◆ **Supplied records**
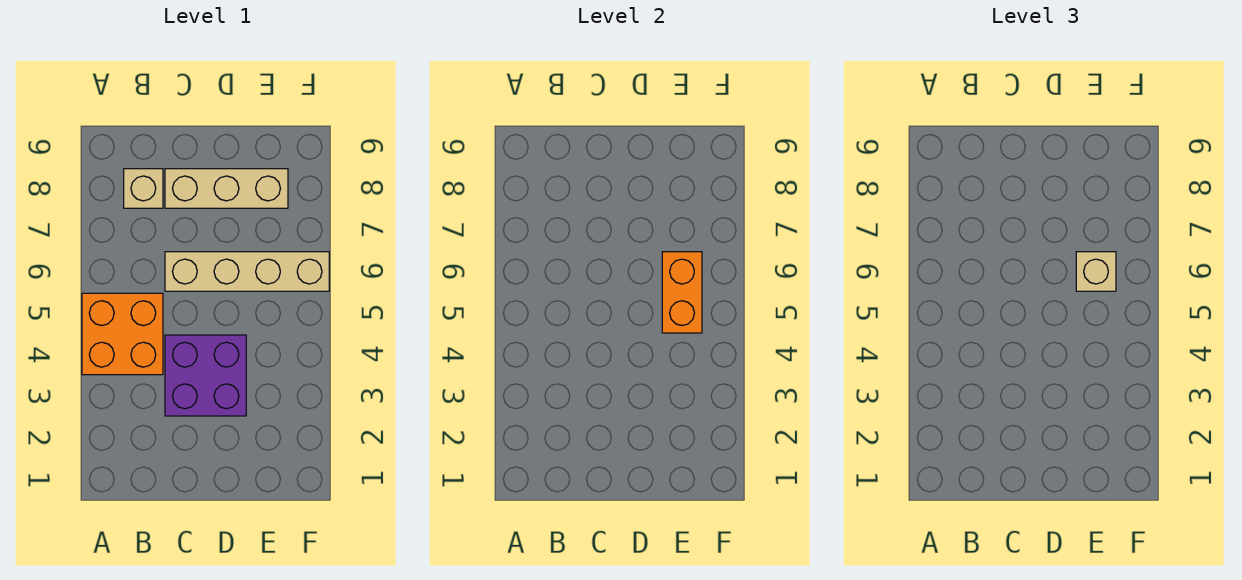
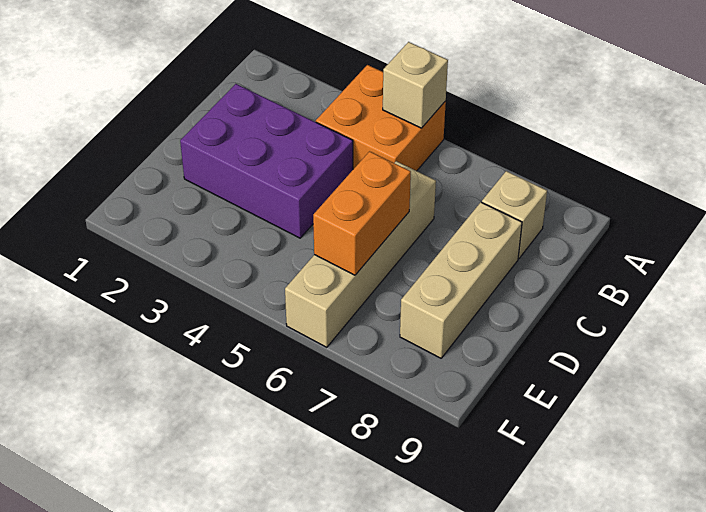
purple brick C3:D4 level 1 -> purple brick C2:D4 level 1
orange brick E5:E6 level 2 -> orange brick D6:E6 level 2
tan brick E6 level 3 -> tan brick A5 level 2

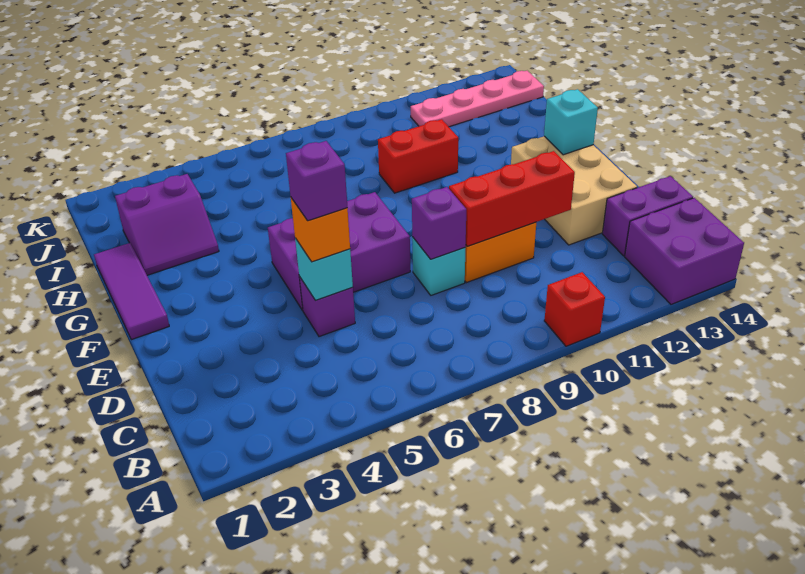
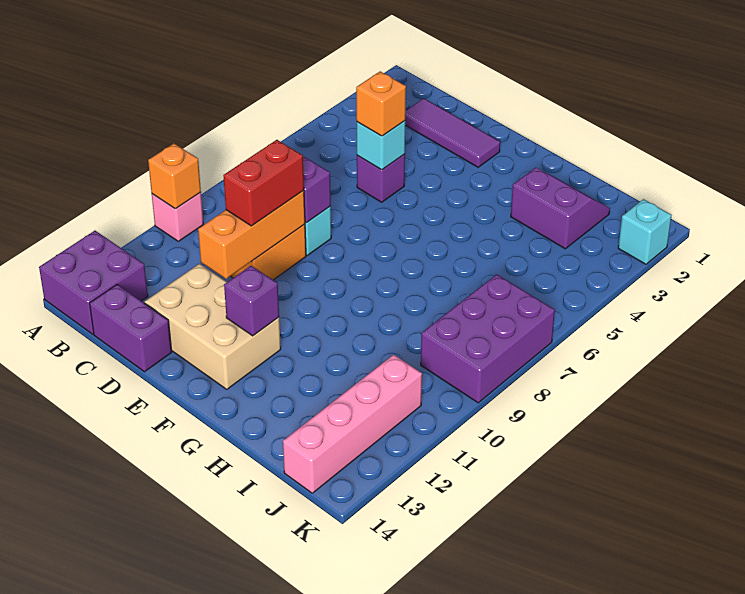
red brick A10 level 1 -> pink brick A10 level 1
none -> orange brick A10 level 2
purple brick C13:C14 level 1 -> purple brick C14:D14 level 1
purple brick D5 level 4 -> purple brick F12 level 2
red brick D9:D11 level 2 -> orange brick D9:D11 level 2
purple brick E5:F7 level 1 -> purple brick J7:K9 level 1
purple tile F1:H1 level 1 -> purple tile C2:E2 level 1
cyan brick F13 level 2 -> cyan brick K2 level 1
purple slope H2:I3 level 1 top I -> purple slope H2:I3 level 1 top 3
red brick H9:H10 level 1 -> red brick D9:D10 level 3
pink plate J11:J14 level 1 -> pink brick J11:J14 level 1

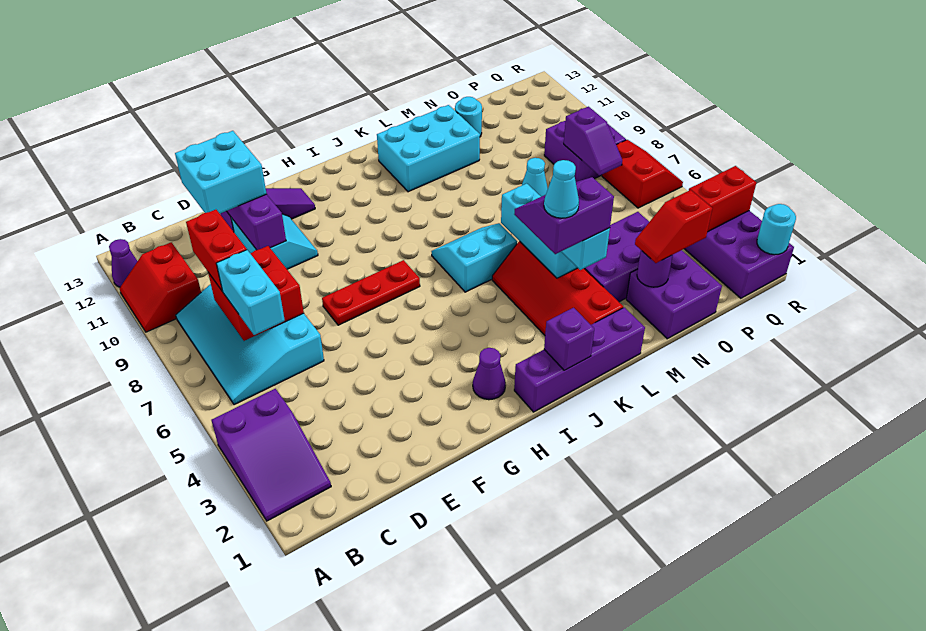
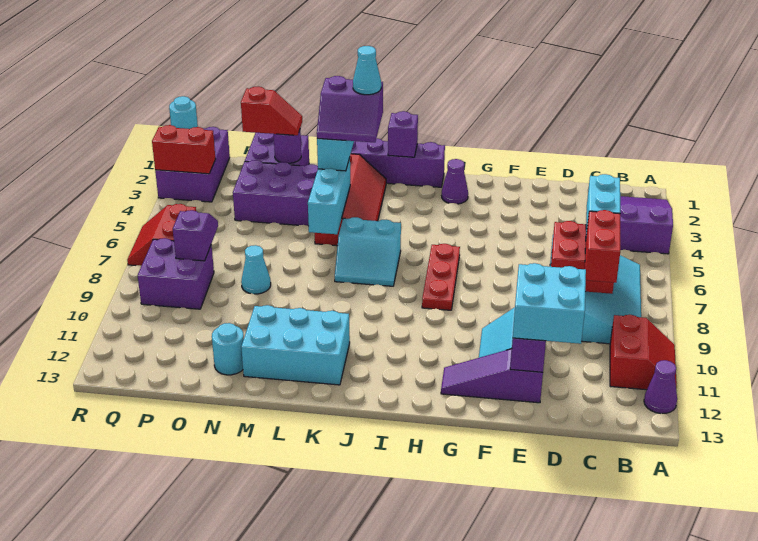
red plate F7:H7 level 1 -> red plate H6:H8 level 1

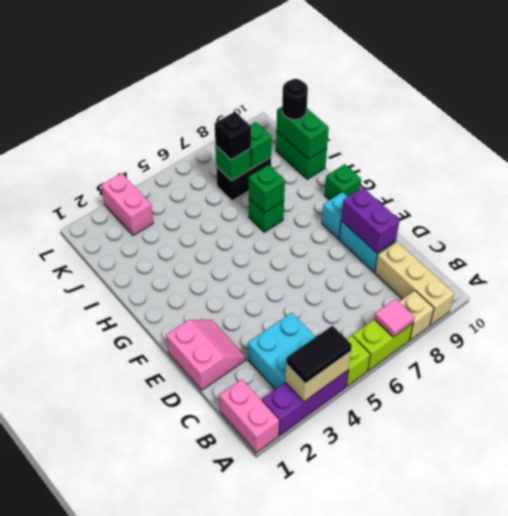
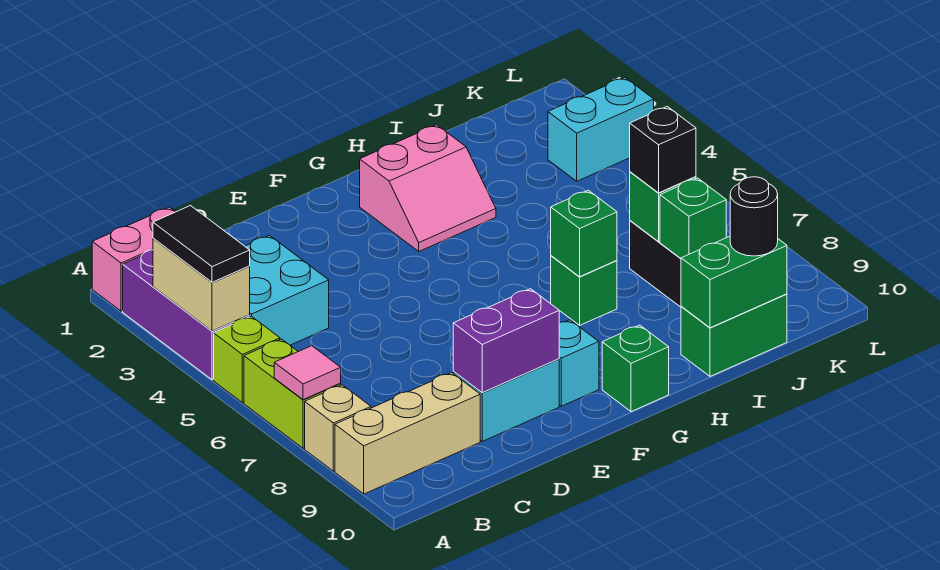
pink slope D1:E2 level 1 top 1 -> pink slope G2:H3 level 1 top 2
pink brick K3:L3 level 1 -> cyan brick K3:L3 level 1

◆ **Exercise**
Reproduce all the entries that precede this task, word for word, minus any pictures.

◆ **Written solution**
purple brick C3:D4 level 1 -> purple brick C2:D4 level 1
orange brick E5:E6 level 2 -> orange brick D6:E6 level 2
tan brick E6 level 3 -> tan brick A5 level 2

red brick A10 level 1 -> pink brick A10 level 1
none -> orange brick A10 level 2
purple brick C13:C14 level 1 -> purple brick C14:D14 level 1
purple brick D5 level 4 -> purple brick F12 level 2
red brick D9:D11 level 2 -> orange brick D9:D11 level 2
purple brick E5:F7 level 1 -> purple brick J7:K9 level 1
purple tile F1:H1 level 1 -> purple tile C2:E2 level 1
cyan brick F13 level 2 -> cyan brick K2 level 1
purple slope H2:I3 level 1 top I -> purple slope H2:I3 level 1 top 3
red brick H9:H10 level 1 -> red brick D9:D10 level 3
pink plate J11:J14 level 1 -> pink brick J11:J14 level 1

red plate F7:H7 level 1 -> red plate H6:H8 level 1

pink slope D1:E2 level 1 top 1 -> pink slope G2:H3 level 1 top 2
pink brick K3:L3 level 1 -> cyan brick K3:L3 level 1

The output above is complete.